■ DIRECTIONS FOR THIS TASK ■
Scan the entries below for the word "down" and copy every line in which it occurs.

■ DATA FOR THIS EXERCISE ■
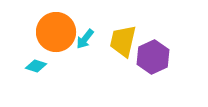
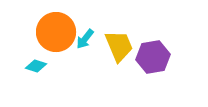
yellow trapezoid: moved 4 px left, 5 px down; rotated 144 degrees clockwise
purple hexagon: rotated 16 degrees clockwise
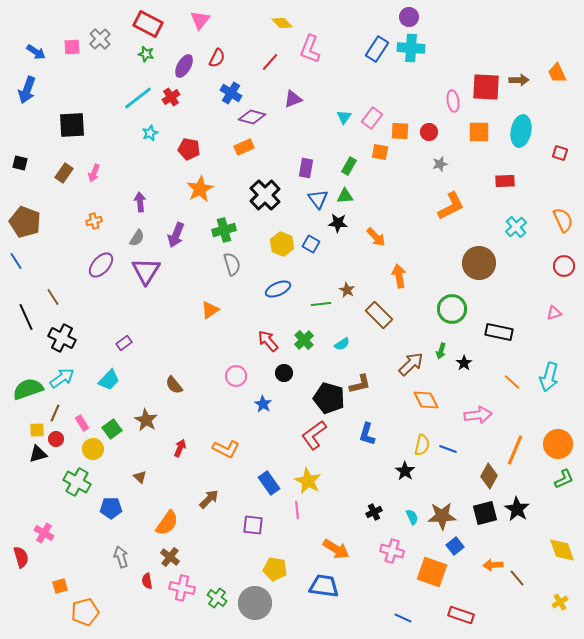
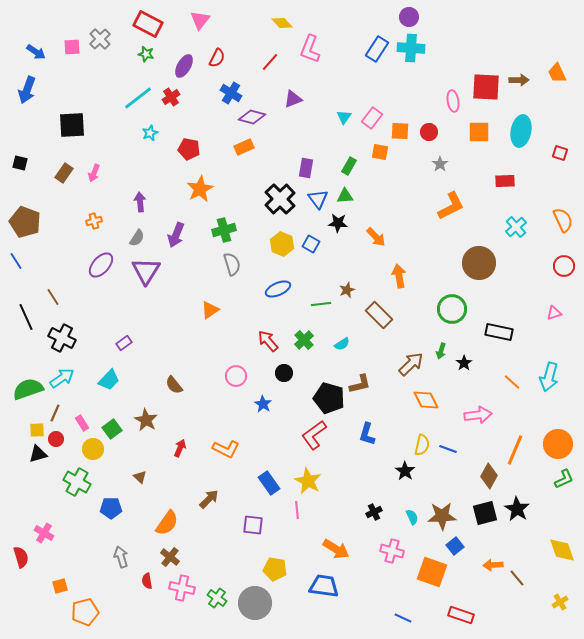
gray star at (440, 164): rotated 21 degrees counterclockwise
black cross at (265, 195): moved 15 px right, 4 px down
brown star at (347, 290): rotated 21 degrees clockwise
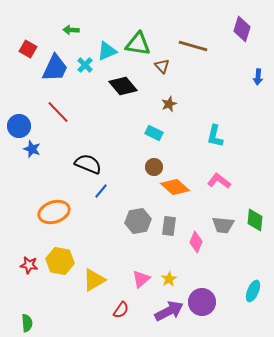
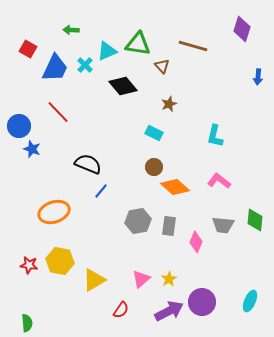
cyan ellipse: moved 3 px left, 10 px down
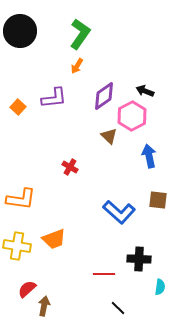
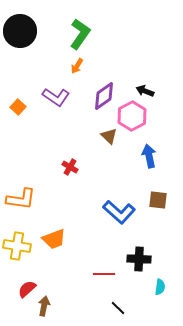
purple L-shape: moved 2 px right, 1 px up; rotated 40 degrees clockwise
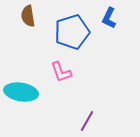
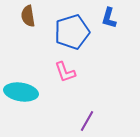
blue L-shape: rotated 10 degrees counterclockwise
pink L-shape: moved 4 px right
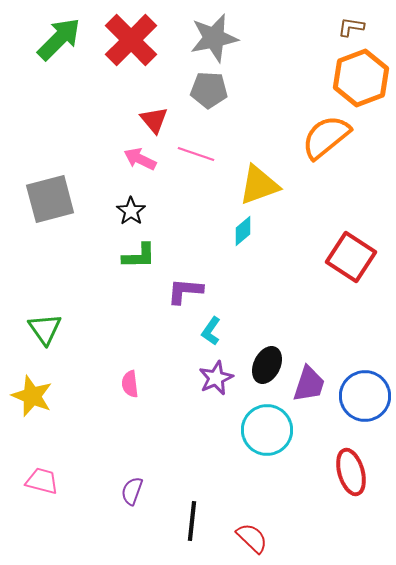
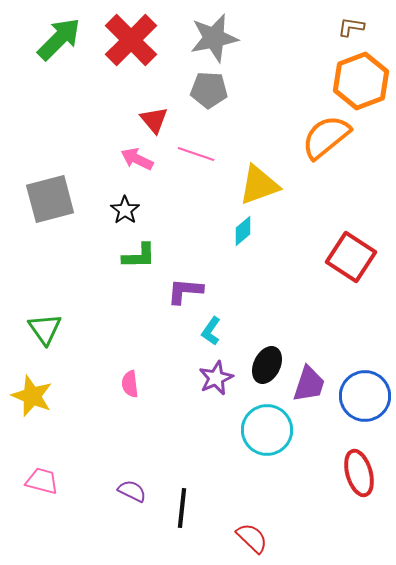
orange hexagon: moved 3 px down
pink arrow: moved 3 px left
black star: moved 6 px left, 1 px up
red ellipse: moved 8 px right, 1 px down
purple semicircle: rotated 96 degrees clockwise
black line: moved 10 px left, 13 px up
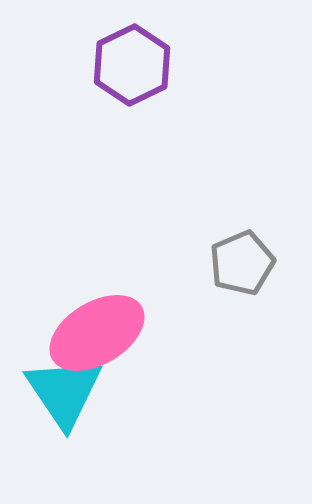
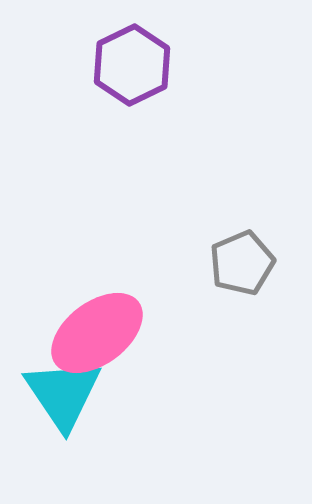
pink ellipse: rotated 6 degrees counterclockwise
cyan triangle: moved 1 px left, 2 px down
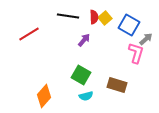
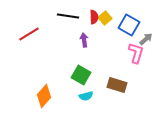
purple arrow: rotated 48 degrees counterclockwise
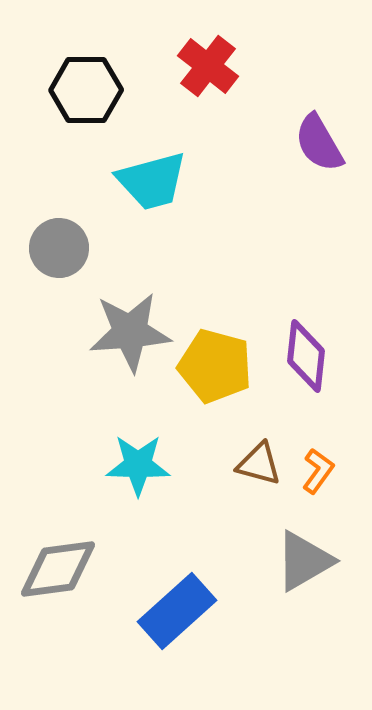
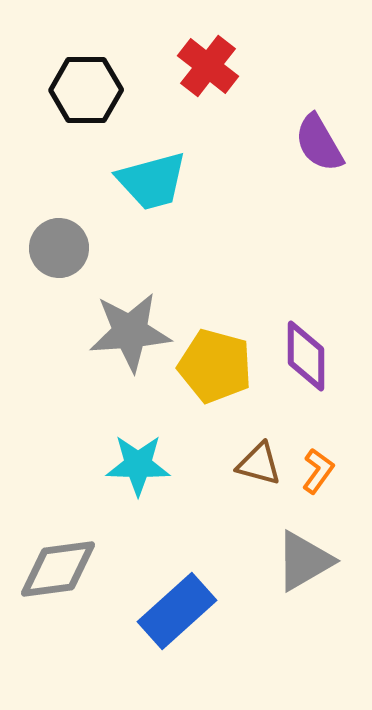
purple diamond: rotated 6 degrees counterclockwise
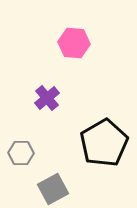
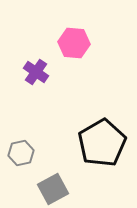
purple cross: moved 11 px left, 26 px up; rotated 15 degrees counterclockwise
black pentagon: moved 2 px left
gray hexagon: rotated 15 degrees counterclockwise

■ ANSWER SECTION ■
yellow trapezoid: moved 4 px left, 5 px down; rotated 144 degrees clockwise
black cross at (265, 195): moved 15 px right, 4 px down
cyan ellipse: moved 3 px left, 10 px down
orange hexagon: moved 3 px down
red ellipse: moved 8 px right, 1 px down
cyan triangle: moved 1 px left, 2 px down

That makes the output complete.